--- INFORMATION GIVEN ---
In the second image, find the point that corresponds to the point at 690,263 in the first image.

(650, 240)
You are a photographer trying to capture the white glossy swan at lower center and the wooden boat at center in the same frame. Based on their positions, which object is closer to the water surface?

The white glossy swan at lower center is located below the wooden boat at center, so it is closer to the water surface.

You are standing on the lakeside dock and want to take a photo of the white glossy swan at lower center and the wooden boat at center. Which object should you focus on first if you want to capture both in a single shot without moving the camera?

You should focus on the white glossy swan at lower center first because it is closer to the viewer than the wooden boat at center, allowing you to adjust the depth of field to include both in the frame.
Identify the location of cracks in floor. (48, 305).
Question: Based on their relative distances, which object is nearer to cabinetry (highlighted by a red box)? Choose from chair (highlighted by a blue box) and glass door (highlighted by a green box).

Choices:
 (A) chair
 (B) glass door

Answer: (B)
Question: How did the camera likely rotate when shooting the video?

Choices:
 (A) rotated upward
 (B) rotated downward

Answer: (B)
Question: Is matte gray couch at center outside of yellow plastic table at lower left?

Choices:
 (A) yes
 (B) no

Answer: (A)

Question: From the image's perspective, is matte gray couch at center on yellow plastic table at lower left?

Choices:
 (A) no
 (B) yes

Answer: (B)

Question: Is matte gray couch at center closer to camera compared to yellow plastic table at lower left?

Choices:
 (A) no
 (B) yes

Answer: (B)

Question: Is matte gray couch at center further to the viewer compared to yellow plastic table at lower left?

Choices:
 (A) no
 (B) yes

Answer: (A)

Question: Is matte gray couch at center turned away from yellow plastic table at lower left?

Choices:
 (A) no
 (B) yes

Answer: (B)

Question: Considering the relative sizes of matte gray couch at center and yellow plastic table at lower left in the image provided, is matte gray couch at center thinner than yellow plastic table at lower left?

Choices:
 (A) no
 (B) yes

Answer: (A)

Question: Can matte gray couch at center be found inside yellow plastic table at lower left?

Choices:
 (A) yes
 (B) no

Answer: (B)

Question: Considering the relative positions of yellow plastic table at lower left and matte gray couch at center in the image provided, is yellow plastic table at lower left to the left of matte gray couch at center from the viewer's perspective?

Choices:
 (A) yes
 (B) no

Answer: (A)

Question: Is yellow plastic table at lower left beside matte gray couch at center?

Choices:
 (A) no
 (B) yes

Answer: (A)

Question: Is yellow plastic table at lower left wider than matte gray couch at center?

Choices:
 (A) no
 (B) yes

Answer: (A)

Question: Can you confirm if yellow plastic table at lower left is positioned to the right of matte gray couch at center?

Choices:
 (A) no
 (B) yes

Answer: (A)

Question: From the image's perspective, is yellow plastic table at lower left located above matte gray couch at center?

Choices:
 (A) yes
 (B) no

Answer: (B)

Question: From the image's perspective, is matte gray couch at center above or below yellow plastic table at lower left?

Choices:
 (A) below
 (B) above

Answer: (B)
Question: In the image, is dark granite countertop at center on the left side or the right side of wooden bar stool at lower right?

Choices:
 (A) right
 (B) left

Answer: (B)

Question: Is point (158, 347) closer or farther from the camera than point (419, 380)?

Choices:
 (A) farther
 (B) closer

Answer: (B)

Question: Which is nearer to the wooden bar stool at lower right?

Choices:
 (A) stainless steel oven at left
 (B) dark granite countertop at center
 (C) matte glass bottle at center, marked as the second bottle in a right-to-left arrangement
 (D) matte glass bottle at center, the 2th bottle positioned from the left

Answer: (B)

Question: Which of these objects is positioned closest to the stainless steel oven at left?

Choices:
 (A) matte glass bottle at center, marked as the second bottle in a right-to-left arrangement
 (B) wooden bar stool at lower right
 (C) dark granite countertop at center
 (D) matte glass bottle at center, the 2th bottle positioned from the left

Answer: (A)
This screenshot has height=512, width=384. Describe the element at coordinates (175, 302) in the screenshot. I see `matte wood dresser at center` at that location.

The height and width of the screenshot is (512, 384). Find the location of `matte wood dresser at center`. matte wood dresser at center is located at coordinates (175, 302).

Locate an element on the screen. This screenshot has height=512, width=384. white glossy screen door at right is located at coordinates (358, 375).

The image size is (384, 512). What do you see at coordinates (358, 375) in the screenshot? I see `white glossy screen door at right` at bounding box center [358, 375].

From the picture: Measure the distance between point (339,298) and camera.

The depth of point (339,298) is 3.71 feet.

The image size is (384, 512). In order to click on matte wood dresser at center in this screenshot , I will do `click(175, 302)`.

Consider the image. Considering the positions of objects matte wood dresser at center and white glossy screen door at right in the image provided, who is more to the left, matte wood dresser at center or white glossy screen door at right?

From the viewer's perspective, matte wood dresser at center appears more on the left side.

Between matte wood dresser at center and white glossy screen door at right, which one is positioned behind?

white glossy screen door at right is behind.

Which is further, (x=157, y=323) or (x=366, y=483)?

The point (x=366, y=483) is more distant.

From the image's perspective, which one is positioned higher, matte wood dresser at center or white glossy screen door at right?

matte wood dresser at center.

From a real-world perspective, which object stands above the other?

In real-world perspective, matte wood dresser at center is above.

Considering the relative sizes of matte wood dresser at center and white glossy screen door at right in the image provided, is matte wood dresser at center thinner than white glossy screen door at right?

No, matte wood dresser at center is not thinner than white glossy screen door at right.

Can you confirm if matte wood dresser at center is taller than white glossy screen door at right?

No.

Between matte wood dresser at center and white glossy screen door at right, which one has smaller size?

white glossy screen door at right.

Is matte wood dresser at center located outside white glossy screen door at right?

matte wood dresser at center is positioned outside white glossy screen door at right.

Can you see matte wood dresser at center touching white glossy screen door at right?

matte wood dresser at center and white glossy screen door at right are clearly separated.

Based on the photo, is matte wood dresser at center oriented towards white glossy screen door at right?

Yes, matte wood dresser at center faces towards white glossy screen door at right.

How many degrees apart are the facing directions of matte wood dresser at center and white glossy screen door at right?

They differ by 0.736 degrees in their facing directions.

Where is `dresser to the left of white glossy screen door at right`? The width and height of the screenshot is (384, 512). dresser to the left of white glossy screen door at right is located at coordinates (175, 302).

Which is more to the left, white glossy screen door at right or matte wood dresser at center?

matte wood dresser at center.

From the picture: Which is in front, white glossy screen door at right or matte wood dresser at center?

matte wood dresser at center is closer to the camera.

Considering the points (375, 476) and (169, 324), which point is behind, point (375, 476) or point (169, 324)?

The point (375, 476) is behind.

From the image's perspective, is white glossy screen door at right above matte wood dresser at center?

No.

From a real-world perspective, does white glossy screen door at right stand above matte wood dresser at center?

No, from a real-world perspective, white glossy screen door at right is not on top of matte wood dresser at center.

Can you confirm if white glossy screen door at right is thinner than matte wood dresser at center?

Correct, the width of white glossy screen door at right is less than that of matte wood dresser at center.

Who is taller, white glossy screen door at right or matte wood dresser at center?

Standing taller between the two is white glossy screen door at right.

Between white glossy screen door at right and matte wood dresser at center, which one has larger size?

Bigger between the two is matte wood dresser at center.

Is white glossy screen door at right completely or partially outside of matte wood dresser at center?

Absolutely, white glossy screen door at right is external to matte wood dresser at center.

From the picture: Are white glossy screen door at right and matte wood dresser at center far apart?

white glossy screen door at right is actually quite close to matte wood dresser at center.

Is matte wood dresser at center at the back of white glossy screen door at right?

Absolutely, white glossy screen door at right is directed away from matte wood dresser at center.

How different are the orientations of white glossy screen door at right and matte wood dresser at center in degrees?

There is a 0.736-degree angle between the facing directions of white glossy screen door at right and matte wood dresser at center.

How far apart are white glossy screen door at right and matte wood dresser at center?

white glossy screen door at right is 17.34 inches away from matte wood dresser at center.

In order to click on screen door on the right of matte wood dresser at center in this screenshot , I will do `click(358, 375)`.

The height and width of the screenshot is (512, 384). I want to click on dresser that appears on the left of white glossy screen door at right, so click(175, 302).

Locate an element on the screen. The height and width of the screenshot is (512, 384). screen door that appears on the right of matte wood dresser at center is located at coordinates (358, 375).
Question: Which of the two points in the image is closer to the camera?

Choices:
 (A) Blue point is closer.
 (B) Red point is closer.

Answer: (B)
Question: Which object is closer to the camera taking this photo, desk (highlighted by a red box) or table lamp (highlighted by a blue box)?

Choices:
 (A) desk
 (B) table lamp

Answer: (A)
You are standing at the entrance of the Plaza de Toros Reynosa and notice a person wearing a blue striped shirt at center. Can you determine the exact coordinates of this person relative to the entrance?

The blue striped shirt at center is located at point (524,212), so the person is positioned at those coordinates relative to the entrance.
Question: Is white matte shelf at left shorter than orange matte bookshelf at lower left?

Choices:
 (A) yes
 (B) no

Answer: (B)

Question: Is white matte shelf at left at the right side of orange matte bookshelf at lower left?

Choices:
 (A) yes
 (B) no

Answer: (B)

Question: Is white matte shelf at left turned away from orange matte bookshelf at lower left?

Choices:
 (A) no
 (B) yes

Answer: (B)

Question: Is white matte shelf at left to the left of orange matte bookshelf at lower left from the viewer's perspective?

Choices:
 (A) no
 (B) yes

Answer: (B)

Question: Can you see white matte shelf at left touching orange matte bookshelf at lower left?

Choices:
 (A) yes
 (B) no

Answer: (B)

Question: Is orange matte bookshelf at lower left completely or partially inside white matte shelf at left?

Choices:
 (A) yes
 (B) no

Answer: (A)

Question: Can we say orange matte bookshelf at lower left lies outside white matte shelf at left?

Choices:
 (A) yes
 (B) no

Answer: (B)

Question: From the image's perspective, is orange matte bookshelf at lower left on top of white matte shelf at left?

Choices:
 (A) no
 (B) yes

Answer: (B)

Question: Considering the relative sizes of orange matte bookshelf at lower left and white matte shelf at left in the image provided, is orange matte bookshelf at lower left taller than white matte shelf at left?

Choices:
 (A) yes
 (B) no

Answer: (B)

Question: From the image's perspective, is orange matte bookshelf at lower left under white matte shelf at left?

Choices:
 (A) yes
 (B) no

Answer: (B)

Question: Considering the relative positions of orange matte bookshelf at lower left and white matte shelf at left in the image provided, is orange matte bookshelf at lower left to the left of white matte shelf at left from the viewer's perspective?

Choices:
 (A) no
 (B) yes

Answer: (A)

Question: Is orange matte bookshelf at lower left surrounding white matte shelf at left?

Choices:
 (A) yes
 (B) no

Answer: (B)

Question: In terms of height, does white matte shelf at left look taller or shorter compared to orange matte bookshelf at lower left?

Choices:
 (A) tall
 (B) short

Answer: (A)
---
▸ EXERCISE: Can you update the listing from the line with "Yes, matte wood" up to and including the line with "They differ by", changing "facing directions" to "orientations" and leaving everything else the same? Give back only those lines.

▸ RESULT OF THE TASK:
Yes, matte wood dresser at center faces towards white glossy screen door at right.

How many degrees apart are the orientations of matte wood dresser at center and white glossy screen door at right?

They differ by 0.736 degrees in their orientations.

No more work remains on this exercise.